Copy out every line of the records in which "none" can be found.
Records shown START
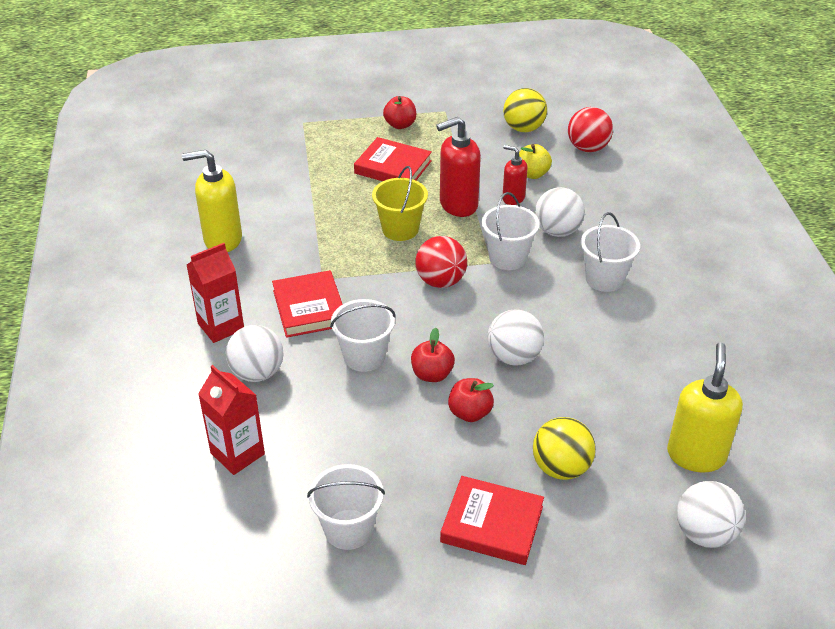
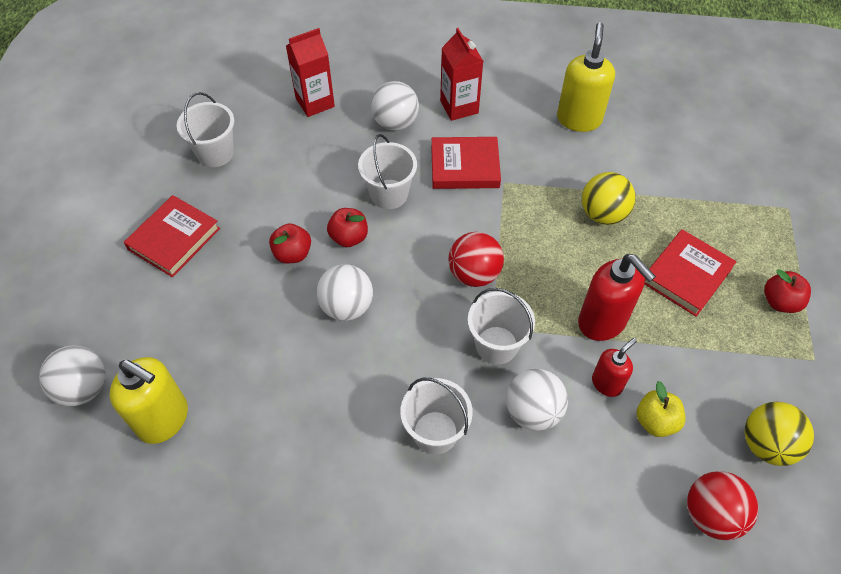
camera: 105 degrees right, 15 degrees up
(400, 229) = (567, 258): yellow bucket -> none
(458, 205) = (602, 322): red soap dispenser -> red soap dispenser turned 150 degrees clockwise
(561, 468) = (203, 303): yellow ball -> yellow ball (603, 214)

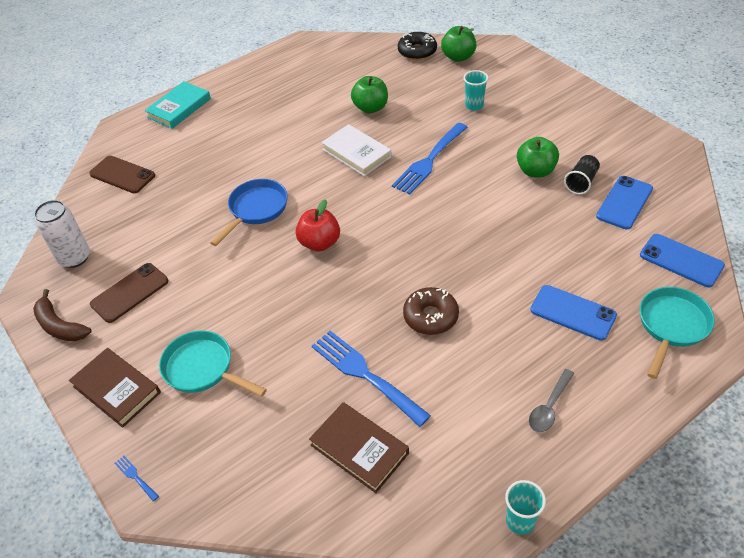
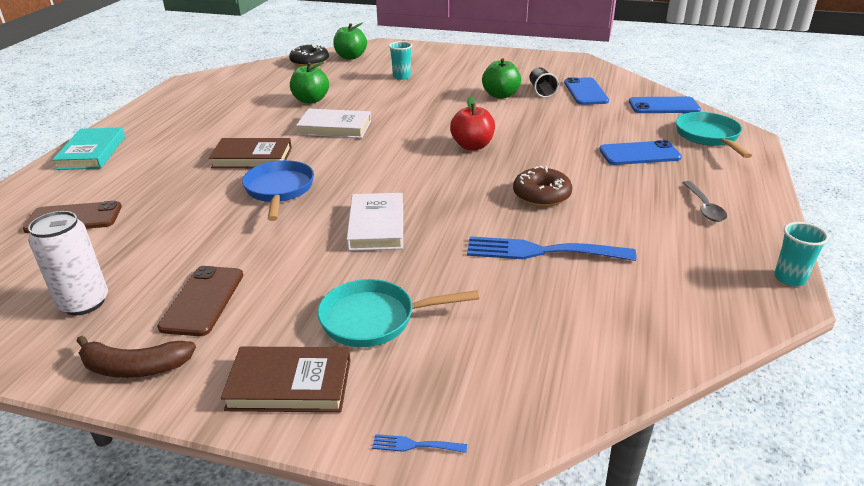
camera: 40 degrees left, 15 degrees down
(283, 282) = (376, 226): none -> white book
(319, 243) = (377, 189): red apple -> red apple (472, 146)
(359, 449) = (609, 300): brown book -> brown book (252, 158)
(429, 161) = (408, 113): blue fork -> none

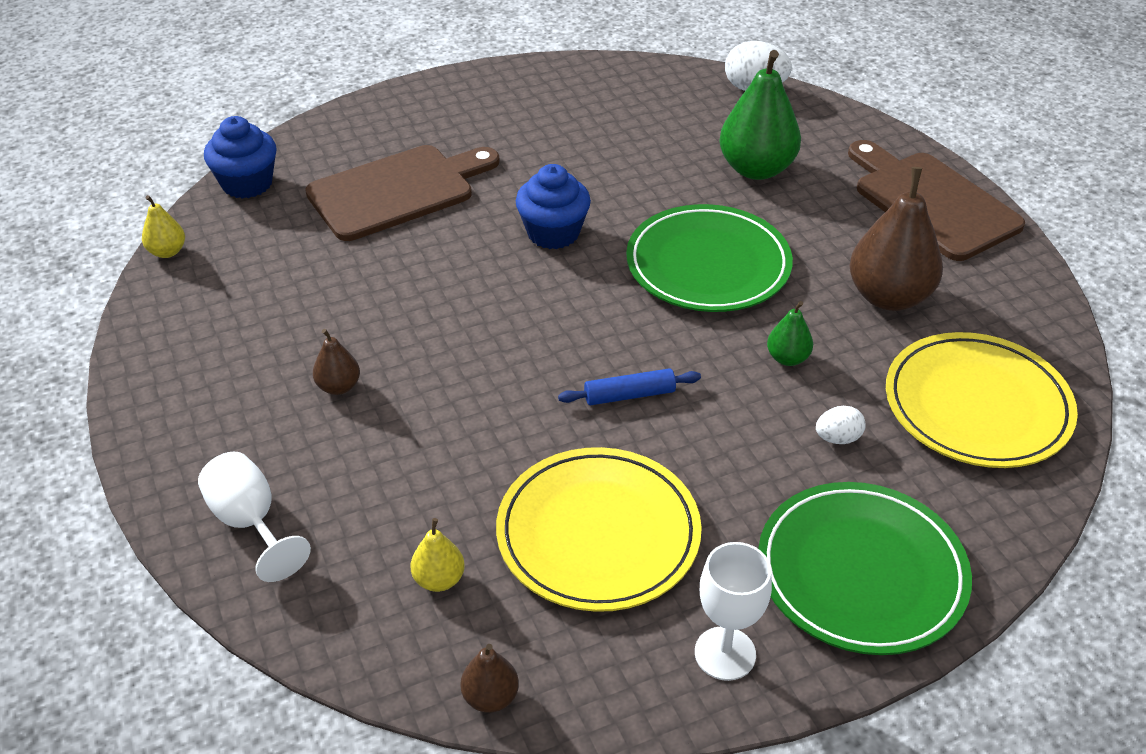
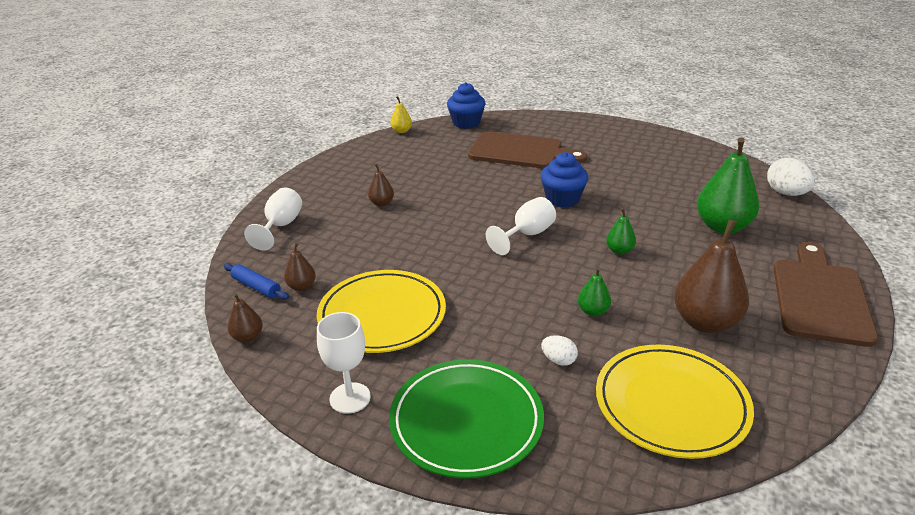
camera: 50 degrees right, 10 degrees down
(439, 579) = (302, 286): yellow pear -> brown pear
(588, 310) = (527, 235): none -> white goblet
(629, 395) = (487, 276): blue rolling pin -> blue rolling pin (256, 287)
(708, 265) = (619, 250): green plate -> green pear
Records shown END
Records shown START
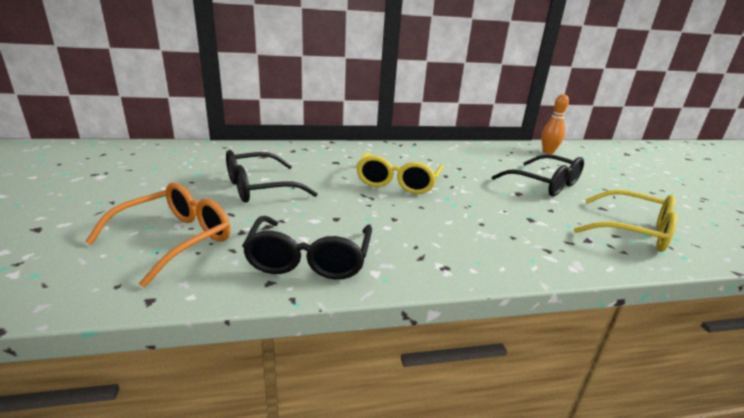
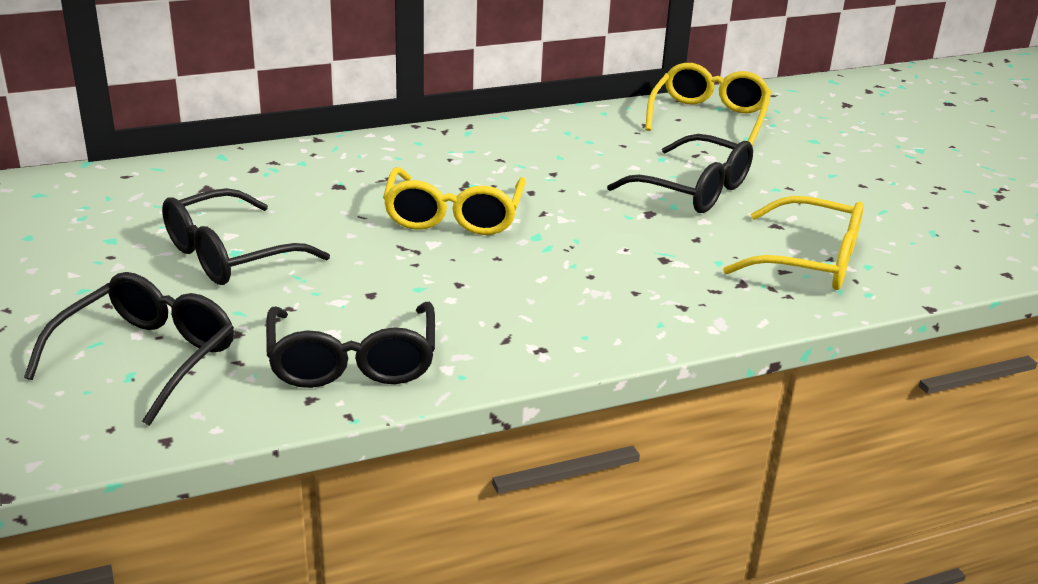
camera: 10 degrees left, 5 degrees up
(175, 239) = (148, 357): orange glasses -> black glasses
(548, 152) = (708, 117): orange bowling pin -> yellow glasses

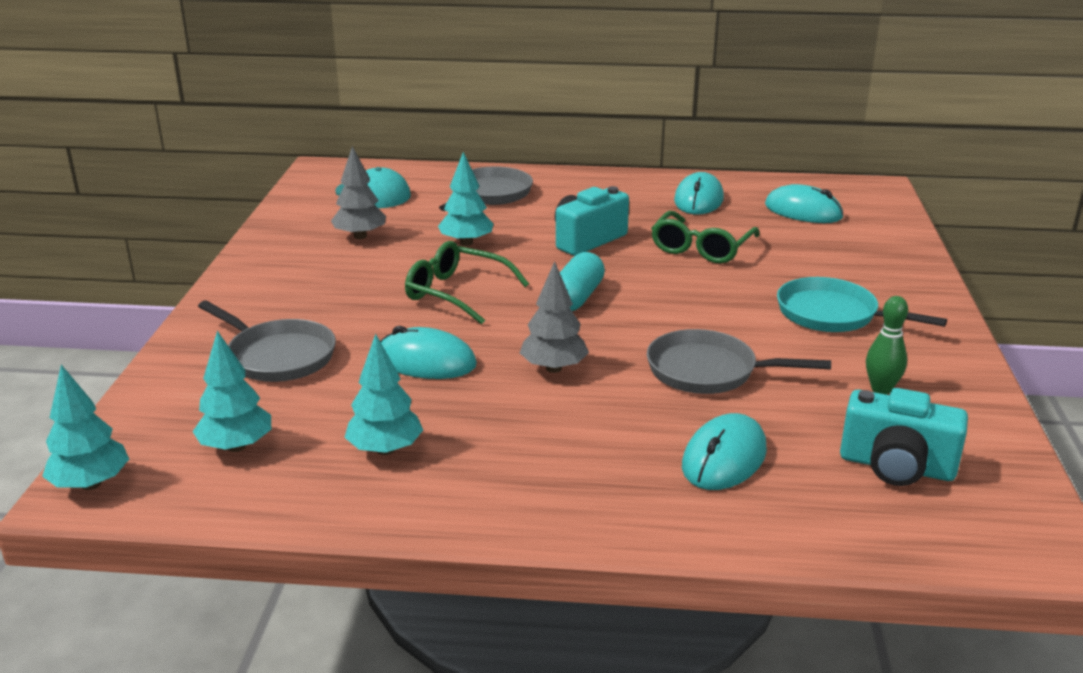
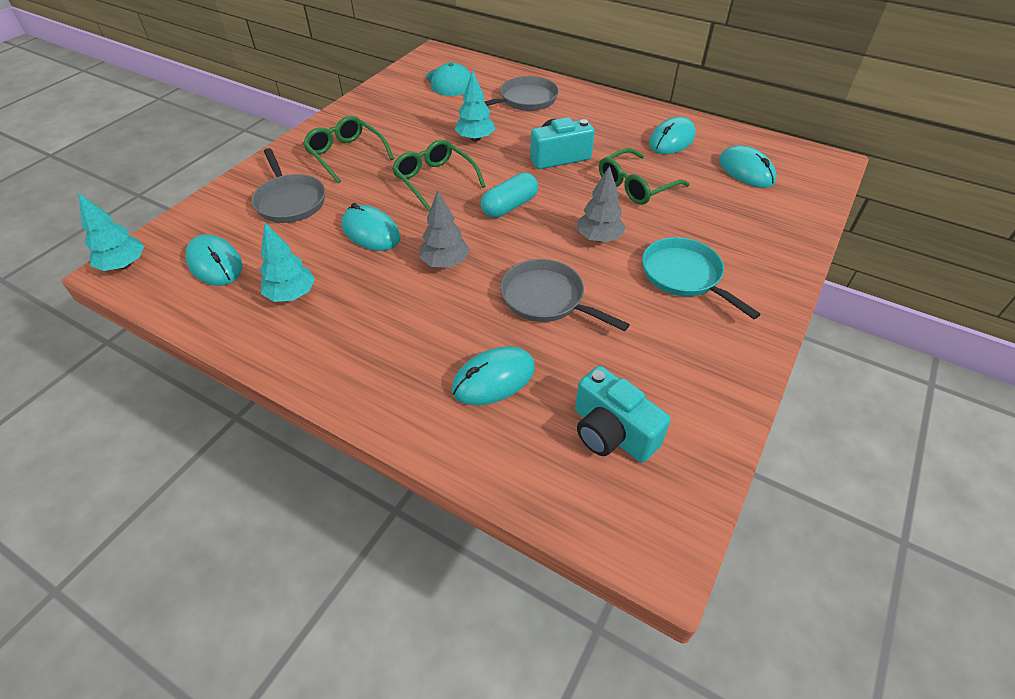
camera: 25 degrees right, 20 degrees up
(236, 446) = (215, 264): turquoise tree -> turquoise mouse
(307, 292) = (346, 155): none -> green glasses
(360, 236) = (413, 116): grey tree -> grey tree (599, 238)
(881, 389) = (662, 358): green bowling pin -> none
Records shown END
*Output of the task*:
(400, 229) = (567, 258): yellow bucket -> none
(283, 282) = (376, 226): none -> white book
(429, 161) = (408, 113): blue fork -> none
(588, 310) = (527, 235): none -> white goblet
(307, 292) = (346, 155): none -> green glasses
(881, 389) = (662, 358): green bowling pin -> none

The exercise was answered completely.